# WHAT YOU NEED TO DO
Copy out every one of the following entries word for word.

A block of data
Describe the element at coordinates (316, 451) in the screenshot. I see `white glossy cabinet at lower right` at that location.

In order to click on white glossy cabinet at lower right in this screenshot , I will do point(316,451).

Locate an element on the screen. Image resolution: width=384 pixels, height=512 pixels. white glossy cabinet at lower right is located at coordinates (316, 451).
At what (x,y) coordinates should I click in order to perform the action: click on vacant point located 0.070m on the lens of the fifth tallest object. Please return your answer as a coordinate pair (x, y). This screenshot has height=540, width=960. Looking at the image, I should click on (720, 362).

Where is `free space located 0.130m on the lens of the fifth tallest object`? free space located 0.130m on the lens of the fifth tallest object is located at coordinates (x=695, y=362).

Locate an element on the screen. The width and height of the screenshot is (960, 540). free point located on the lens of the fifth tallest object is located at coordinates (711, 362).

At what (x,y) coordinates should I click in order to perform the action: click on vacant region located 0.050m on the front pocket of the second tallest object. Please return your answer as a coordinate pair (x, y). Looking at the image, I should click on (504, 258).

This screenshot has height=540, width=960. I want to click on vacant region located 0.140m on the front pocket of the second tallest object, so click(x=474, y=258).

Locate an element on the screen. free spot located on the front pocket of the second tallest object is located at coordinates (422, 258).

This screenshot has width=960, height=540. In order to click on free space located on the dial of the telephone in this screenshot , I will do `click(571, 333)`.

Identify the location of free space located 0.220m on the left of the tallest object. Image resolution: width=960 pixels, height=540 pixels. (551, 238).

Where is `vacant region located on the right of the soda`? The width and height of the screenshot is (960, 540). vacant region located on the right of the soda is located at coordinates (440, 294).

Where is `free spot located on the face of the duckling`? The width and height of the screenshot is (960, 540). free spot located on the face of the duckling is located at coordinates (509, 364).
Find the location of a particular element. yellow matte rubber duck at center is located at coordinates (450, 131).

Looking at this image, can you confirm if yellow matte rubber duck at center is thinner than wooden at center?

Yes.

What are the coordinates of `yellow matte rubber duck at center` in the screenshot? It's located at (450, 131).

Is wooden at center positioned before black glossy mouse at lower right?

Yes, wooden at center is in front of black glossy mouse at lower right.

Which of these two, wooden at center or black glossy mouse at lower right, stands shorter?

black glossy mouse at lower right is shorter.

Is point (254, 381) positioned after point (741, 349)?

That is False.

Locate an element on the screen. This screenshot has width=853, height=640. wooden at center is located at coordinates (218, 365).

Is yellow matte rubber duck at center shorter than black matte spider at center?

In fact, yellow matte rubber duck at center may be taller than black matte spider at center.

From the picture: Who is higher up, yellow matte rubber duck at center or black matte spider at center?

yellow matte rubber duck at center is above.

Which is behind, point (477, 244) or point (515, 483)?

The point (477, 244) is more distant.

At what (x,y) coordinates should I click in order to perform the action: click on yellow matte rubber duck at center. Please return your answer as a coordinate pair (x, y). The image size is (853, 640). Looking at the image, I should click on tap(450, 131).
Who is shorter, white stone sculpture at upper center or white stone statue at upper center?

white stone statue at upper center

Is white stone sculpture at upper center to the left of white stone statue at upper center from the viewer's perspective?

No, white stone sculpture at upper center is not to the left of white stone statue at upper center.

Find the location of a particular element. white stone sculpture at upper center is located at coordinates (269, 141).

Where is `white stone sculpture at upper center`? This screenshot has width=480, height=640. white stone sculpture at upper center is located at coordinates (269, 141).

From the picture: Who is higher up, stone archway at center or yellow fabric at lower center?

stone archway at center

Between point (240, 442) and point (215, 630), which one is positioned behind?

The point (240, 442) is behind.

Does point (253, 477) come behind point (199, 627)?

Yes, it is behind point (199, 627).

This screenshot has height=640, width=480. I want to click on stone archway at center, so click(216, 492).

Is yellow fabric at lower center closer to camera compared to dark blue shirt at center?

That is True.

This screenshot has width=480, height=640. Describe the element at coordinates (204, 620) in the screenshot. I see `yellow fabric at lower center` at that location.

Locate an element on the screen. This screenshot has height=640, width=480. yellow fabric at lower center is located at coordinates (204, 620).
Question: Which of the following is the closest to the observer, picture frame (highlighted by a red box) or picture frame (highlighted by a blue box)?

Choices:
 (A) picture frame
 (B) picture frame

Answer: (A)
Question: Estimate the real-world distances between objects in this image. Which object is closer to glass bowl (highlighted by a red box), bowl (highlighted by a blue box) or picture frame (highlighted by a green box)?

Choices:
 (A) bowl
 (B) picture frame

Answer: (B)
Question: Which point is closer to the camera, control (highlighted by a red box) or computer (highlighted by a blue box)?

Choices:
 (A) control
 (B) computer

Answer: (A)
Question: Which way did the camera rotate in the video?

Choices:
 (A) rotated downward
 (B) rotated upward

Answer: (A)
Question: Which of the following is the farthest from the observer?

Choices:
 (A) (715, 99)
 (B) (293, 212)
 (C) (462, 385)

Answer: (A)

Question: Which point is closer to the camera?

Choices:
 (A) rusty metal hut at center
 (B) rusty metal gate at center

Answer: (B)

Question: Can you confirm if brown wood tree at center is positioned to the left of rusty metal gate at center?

# ANSWER TO THIS EXERCISE
Describe the element at coordinates (316, 451) in the screenshot. I see `white glossy cabinet at lower right` at that location.

In order to click on white glossy cabinet at lower right in this screenshot , I will do point(316,451).

Locate an element on the screen. Image resolution: width=384 pixels, height=512 pixels. white glossy cabinet at lower right is located at coordinates (316, 451).
At what (x,y) coordinates should I click in order to perform the action: click on vacant point located 0.070m on the lens of the fifth tallest object. Please return your answer as a coordinate pair (x, y). This screenshot has height=540, width=960. Looking at the image, I should click on (720, 362).

Where is `free space located 0.130m on the lens of the fifth tallest object`? free space located 0.130m on the lens of the fifth tallest object is located at coordinates (x=695, y=362).

Locate an element on the screen. The width and height of the screenshot is (960, 540). free point located on the lens of the fifth tallest object is located at coordinates (711, 362).

At what (x,y) coordinates should I click in order to perform the action: click on vacant region located 0.050m on the front pocket of the second tallest object. Please return your answer as a coordinate pair (x, y). Looking at the image, I should click on (504, 258).

This screenshot has height=540, width=960. I want to click on vacant region located 0.140m on the front pocket of the second tallest object, so click(x=474, y=258).

Locate an element on the screen. free spot located on the front pocket of the second tallest object is located at coordinates (422, 258).

This screenshot has width=960, height=540. In order to click on free space located on the dial of the telephone in this screenshot , I will do `click(571, 333)`.

Identify the location of free space located 0.220m on the left of the tallest object. Image resolution: width=960 pixels, height=540 pixels. (551, 238).

Where is `vacant region located on the right of the soda`? The width and height of the screenshot is (960, 540). vacant region located on the right of the soda is located at coordinates (440, 294).

Where is `free spot located on the face of the duckling`? The width and height of the screenshot is (960, 540). free spot located on the face of the duckling is located at coordinates (509, 364).
Find the location of a particular element. yellow matte rubber duck at center is located at coordinates (450, 131).

Looking at this image, can you confirm if yellow matte rubber duck at center is thinner than wooden at center?

Yes.

What are the coordinates of `yellow matte rubber duck at center` in the screenshot? It's located at (450, 131).

Is wooden at center positioned before black glossy mouse at lower right?

Yes, wooden at center is in front of black glossy mouse at lower right.

Which of these two, wooden at center or black glossy mouse at lower right, stands shorter?

black glossy mouse at lower right is shorter.

Is point (254, 381) positioned after point (741, 349)?

That is False.

Locate an element on the screen. This screenshot has width=853, height=640. wooden at center is located at coordinates (218, 365).

Is yellow matte rubber duck at center shorter than black matte spider at center?

In fact, yellow matte rubber duck at center may be taller than black matte spider at center.

From the picture: Who is higher up, yellow matte rubber duck at center or black matte spider at center?

yellow matte rubber duck at center is above.

Which is behind, point (477, 244) or point (515, 483)?

The point (477, 244) is more distant.

At what (x,y) coordinates should I click in order to perform the action: click on yellow matte rubber duck at center. Please return your answer as a coordinate pair (x, y). The image size is (853, 640). Looking at the image, I should click on tap(450, 131).
Who is shorter, white stone sculpture at upper center or white stone statue at upper center?

white stone statue at upper center

Is white stone sculpture at upper center to the left of white stone statue at upper center from the viewer's perspective?

No, white stone sculpture at upper center is not to the left of white stone statue at upper center.

Find the location of a particular element. white stone sculpture at upper center is located at coordinates (269, 141).

Where is `white stone sculpture at upper center`? This screenshot has width=480, height=640. white stone sculpture at upper center is located at coordinates (269, 141).

From the picture: Who is higher up, stone archway at center or yellow fabric at lower center?

stone archway at center

Between point (240, 442) and point (215, 630), which one is positioned behind?

The point (240, 442) is behind.

Does point (253, 477) come behind point (199, 627)?

Yes, it is behind point (199, 627).

This screenshot has height=640, width=480. I want to click on stone archway at center, so click(216, 492).

Is yellow fabric at lower center closer to camera compared to dark blue shirt at center?

That is True.

This screenshot has width=480, height=640. Describe the element at coordinates (204, 620) in the screenshot. I see `yellow fabric at lower center` at that location.

Locate an element on the screen. This screenshot has height=640, width=480. yellow fabric at lower center is located at coordinates (204, 620).
Question: Which of the following is the closest to the observer, picture frame (highlighted by a red box) or picture frame (highlighted by a blue box)?

Choices:
 (A) picture frame
 (B) picture frame

Answer: (A)
Question: Estimate the real-world distances between objects in this image. Which object is closer to glass bowl (highlighted by a red box), bowl (highlighted by a blue box) or picture frame (highlighted by a green box)?

Choices:
 (A) bowl
 (B) picture frame

Answer: (B)
Question: Which point is closer to the camera, control (highlighted by a red box) or computer (highlighted by a blue box)?

Choices:
 (A) control
 (B) computer

Answer: (A)
Question: Which way did the camera rotate in the video?

Choices:
 (A) rotated downward
 (B) rotated upward

Answer: (A)
Question: Which of the following is the farthest from the observer?

Choices:
 (A) (715, 99)
 (B) (293, 212)
 (C) (462, 385)

Answer: (A)

Question: Which point is closer to the camera?

Choices:
 (A) rusty metal hut at center
 (B) rusty metal gate at center

Answer: (B)

Question: Can you confirm if brown wood tree at center is positioned to the left of rusty metal gate at center?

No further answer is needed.